> **Task to carry out**
The exact lines of the listing, from its first through the line that contains "black robot [101,330,92,94] => nothing", are to make up the answer, and pictures are to be left out.

> **Source material**

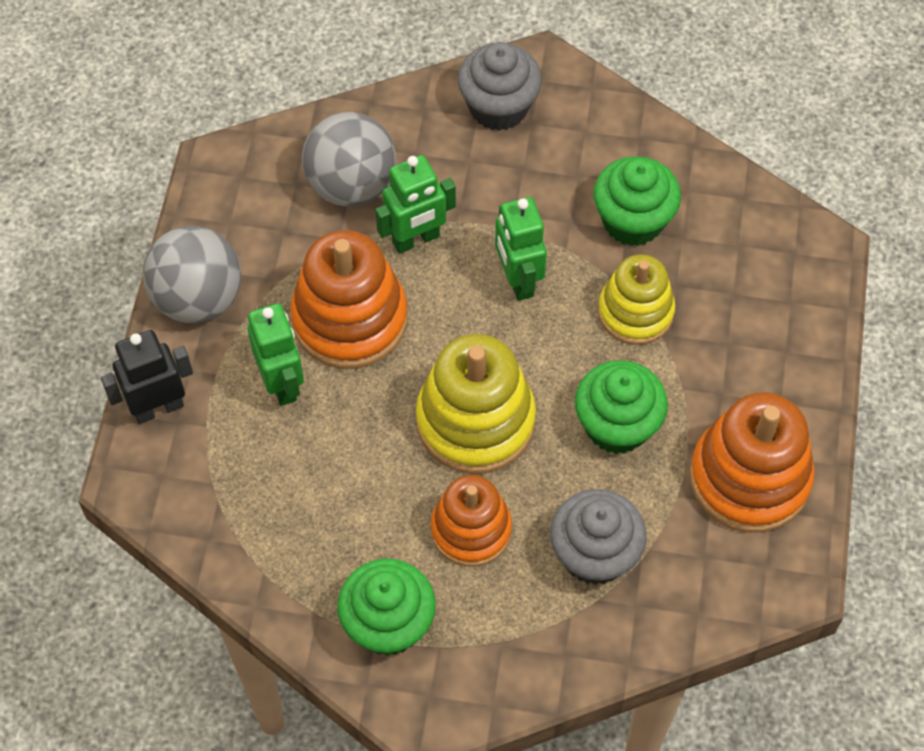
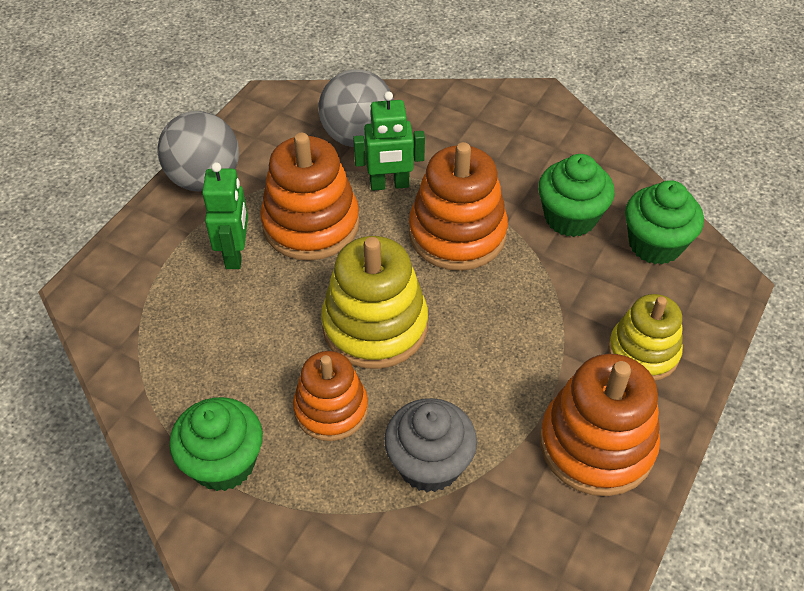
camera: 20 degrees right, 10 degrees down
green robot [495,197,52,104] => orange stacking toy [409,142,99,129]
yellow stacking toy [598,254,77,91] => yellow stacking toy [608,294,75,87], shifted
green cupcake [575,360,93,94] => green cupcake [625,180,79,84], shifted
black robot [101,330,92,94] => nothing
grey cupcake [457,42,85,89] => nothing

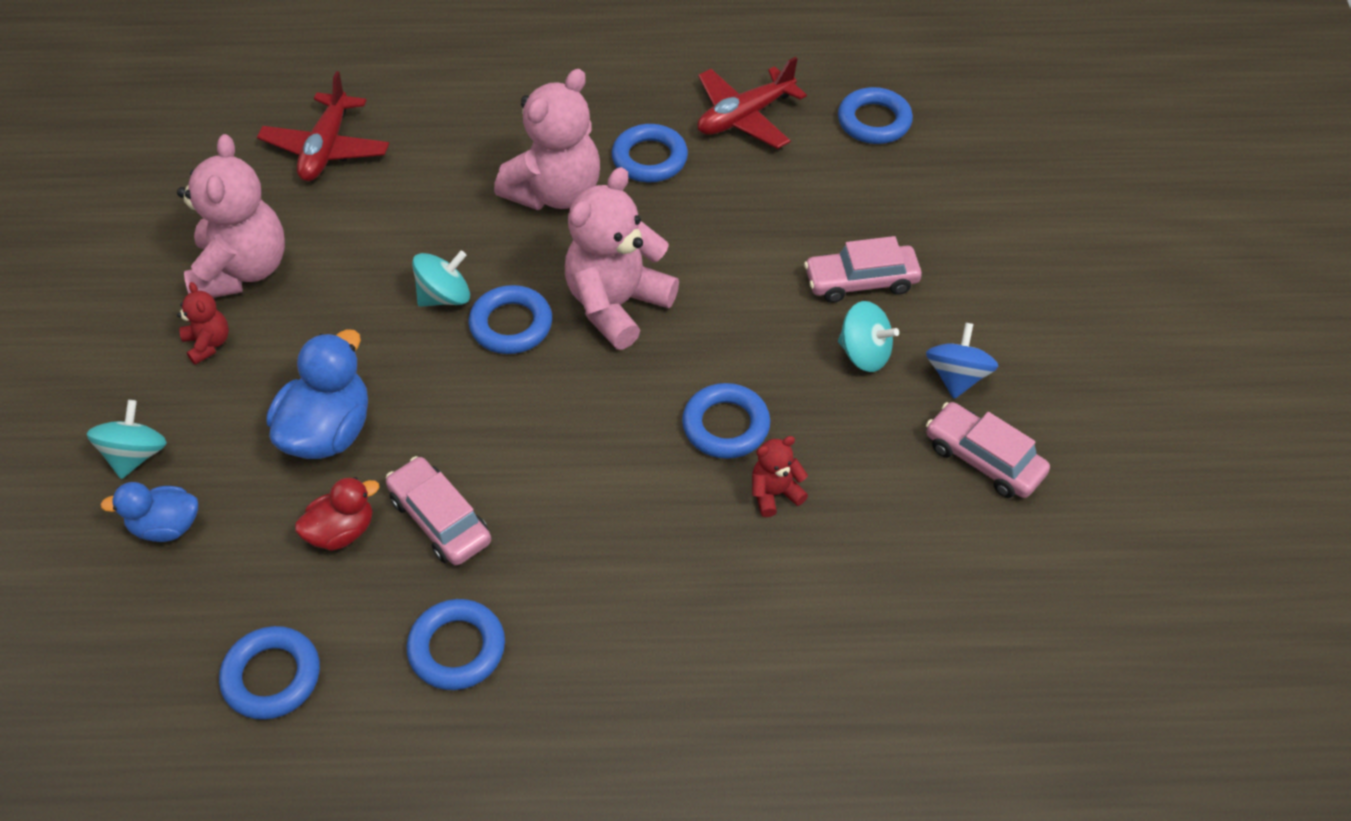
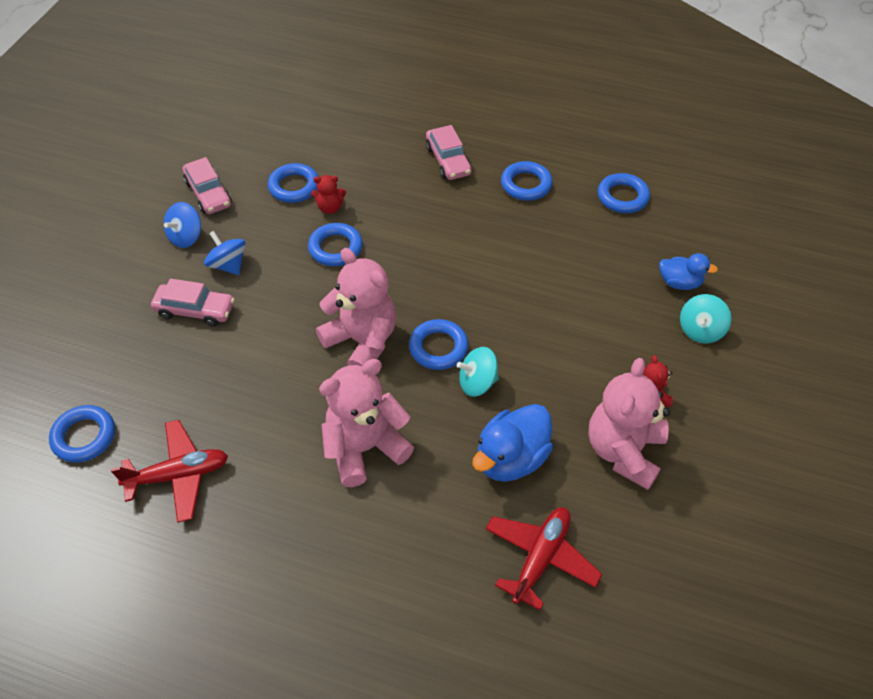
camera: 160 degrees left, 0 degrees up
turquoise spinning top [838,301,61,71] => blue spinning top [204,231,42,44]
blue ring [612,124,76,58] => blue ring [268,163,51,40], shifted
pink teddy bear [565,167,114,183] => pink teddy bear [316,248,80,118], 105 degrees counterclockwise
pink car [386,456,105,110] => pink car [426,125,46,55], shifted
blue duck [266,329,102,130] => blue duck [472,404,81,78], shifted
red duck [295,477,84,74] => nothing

> **Problem solution**
camera: 20 degrees right, 10 degrees down
green robot [495,197,52,104] => orange stacking toy [409,142,99,129]
yellow stacking toy [598,254,77,91] => yellow stacking toy [608,294,75,87], shifted
green cupcake [575,360,93,94] => green cupcake [625,180,79,84], shifted
black robot [101,330,92,94] => nothing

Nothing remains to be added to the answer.